Dataset extract:
↓↓↓
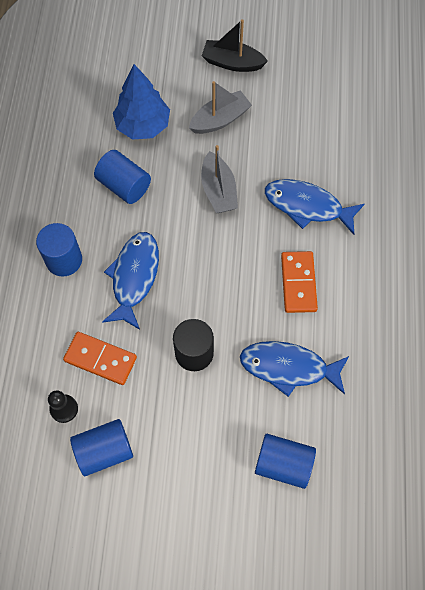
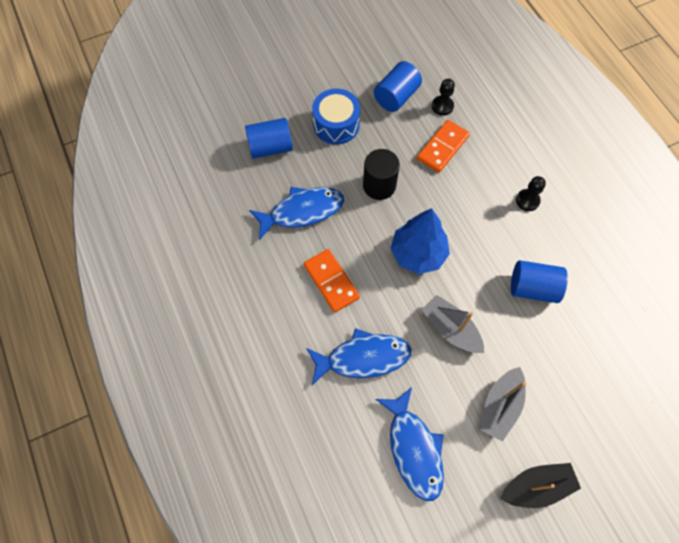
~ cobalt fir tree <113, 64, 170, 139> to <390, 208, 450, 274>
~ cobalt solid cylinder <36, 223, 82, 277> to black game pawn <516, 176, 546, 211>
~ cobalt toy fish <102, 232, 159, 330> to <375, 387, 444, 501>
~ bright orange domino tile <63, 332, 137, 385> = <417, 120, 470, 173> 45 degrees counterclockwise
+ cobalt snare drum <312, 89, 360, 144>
↑↑↑
When you repeat the material above, keep every word exact and leave out the pictures.

~ cobalt fir tree <113, 64, 170, 139> to <390, 208, 450, 274>
~ cobalt solid cylinder <36, 223, 82, 277> to black game pawn <516, 176, 546, 211>
~ cobalt toy fish <102, 232, 159, 330> to <375, 387, 444, 501>
~ bright orange domino tile <63, 332, 137, 385> = <417, 120, 470, 173> 45 degrees counterclockwise
+ cobalt snare drum <312, 89, 360, 144>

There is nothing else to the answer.